The result should be an exact copy of only the lines from the one holding "orange star: (42, 73) -> (27, 82), turned -30" through the last line of the data below, please, without pictures.

*** Records supplied Section Begins ***

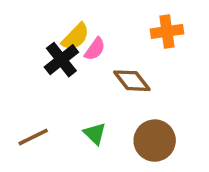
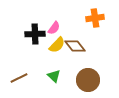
yellow semicircle: (75, 37) -> (57, 45), moved
black cross: (61, 60) -> (35, 34), turned 36

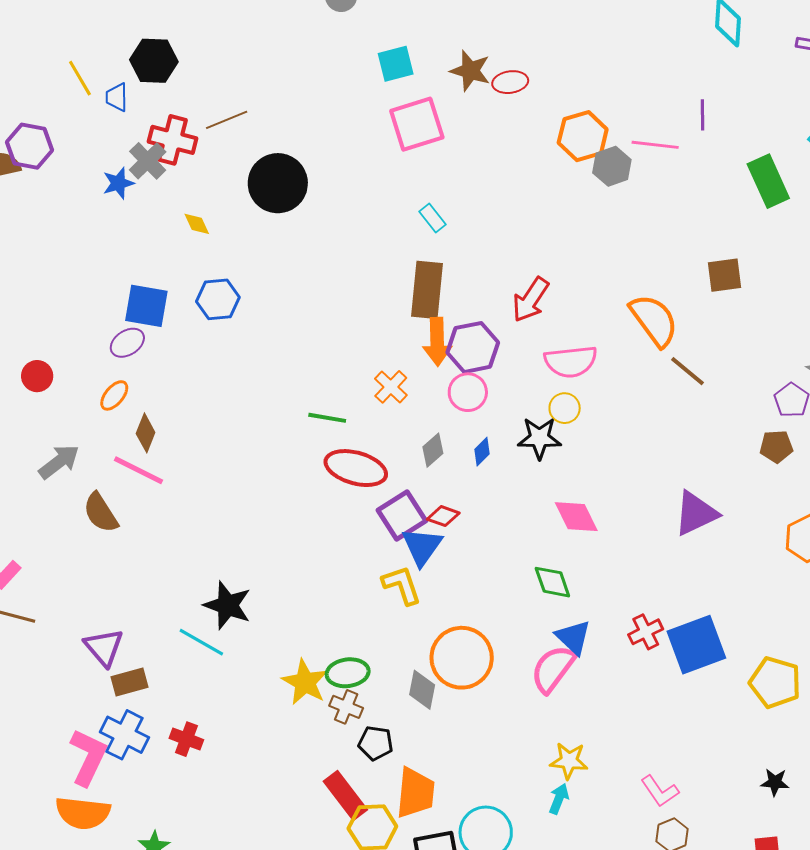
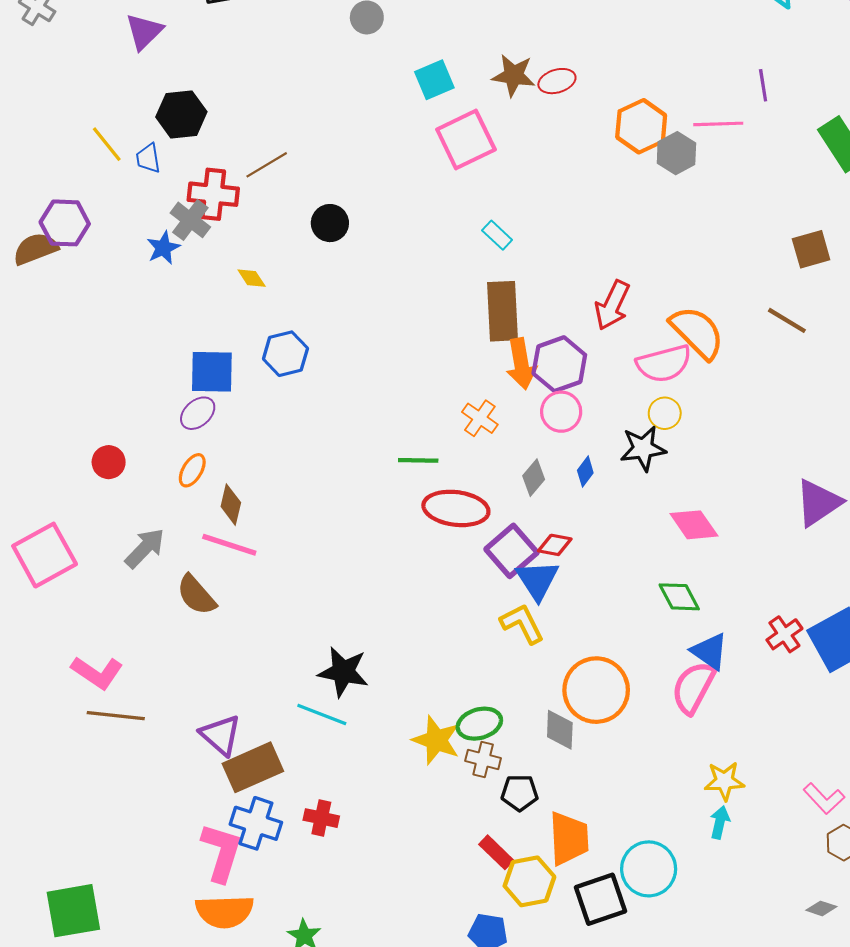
black circle: (278, 183) -> (330, 223), size x0.6
orange semicircle: (654, 320) -> (697, 332), moved
brown line: (688, 371) -> (787, 320), moved
brown rectangle: (129, 682) -> (253, 767), size x1.5
red rectangle: (345, 796) -> (496, 852), size x0.7

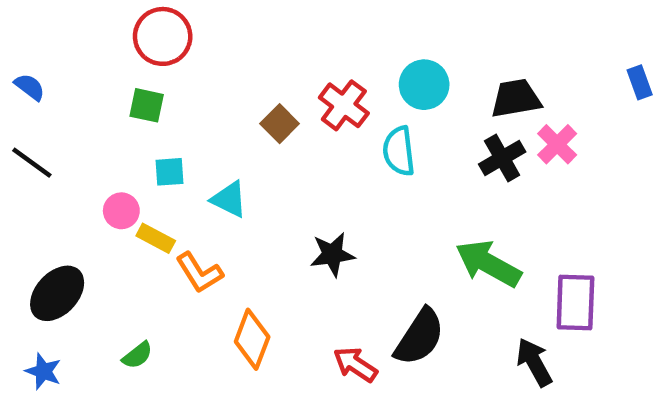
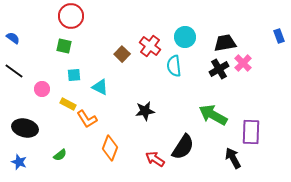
pink circle: (121, 211) -> (42, 89), moved
black ellipse: (57, 293) -> (25, 128), turned 60

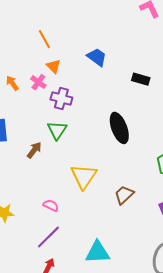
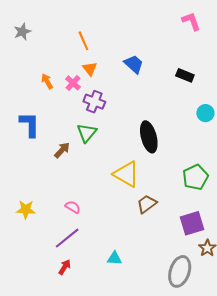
black rectangle: (141, 79) -> (185, 75), moved
yellow triangle: (84, 176) -> (126, 174), moved, turned -40
cyan triangle: (98, 252) -> (114, 258), size x0.6

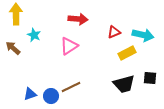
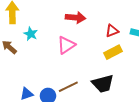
yellow rectangle: (127, 53) -> (113, 52), moved
black trapezoid: (124, 84) -> (103, 84), moved

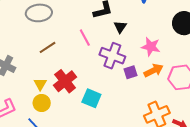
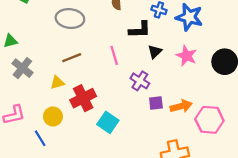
pink star: (151, 47) -> (186, 56), moved
purple cross: (112, 56) -> (140, 81), size x0.7
yellow triangle: (40, 84) -> (57, 83), moved, turned 32

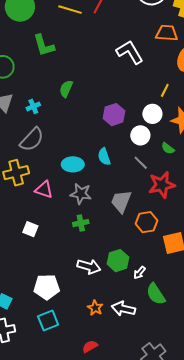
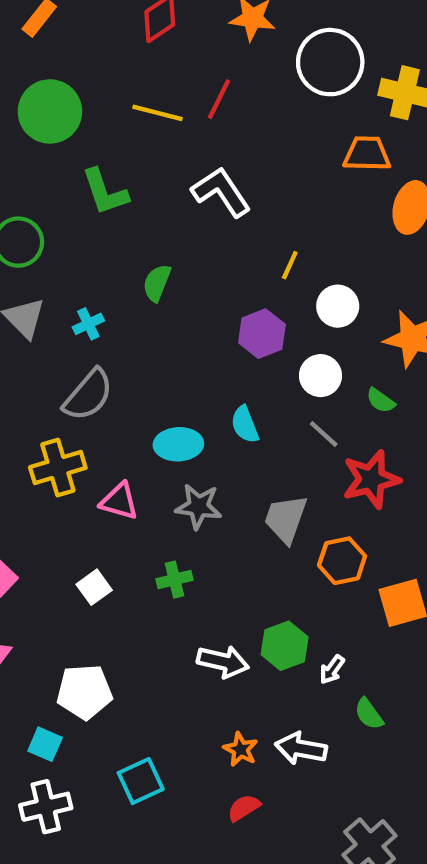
white L-shape: (130, 52) -> (221, 192), moved
yellow line: (165, 90) -> (290, 265), moved
white circle: (152, 114) -> (338, 306), moved
green cross: (81, 223) -> (175, 580), moved
white square: (30, 229) -> (94, 587), turned 35
white pentagon: (47, 287) -> (84, 692), moved
green semicircle: (156, 294) -> (369, 714), size x0.7
red semicircle: (90, 346) -> (244, 808), moved

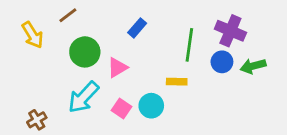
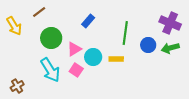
purple cross: (230, 31) -> (170, 23), moved
cyan arrow: (83, 97) -> (50, 70), turned -75
cyan circle: (151, 106) -> (93, 57), moved
pink square: (122, 109) -> (76, 70), moved

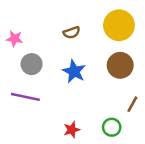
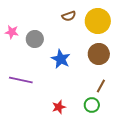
brown semicircle: (72, 33) -> (69, 16), moved
gray circle: (32, 64) -> (35, 39), moved
brown line: (132, 104) -> (101, 86), moved

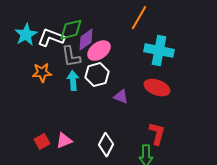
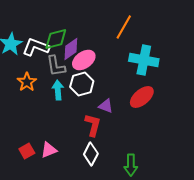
orange star: (42, 73) -> (27, 82), turned -30
red ellipse: (157, 88) -> (142, 97), turned -60
red L-shape: (157, 134) -> (93, 125), moved

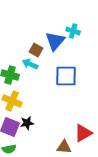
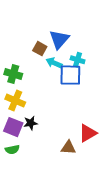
cyan cross: (73, 31) -> (78, 60), moved
cyan arrow: (30, 64) -> (54, 63), moved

*** Records supplied Section Ends ***

## Solution for this problem
orange star: (42, 73) -> (27, 82), turned -30
red ellipse: (157, 88) -> (142, 97), turned -60
red L-shape: (157, 134) -> (93, 125), moved

cyan cross: (73, 31) -> (78, 60), moved
cyan arrow: (30, 64) -> (54, 63), moved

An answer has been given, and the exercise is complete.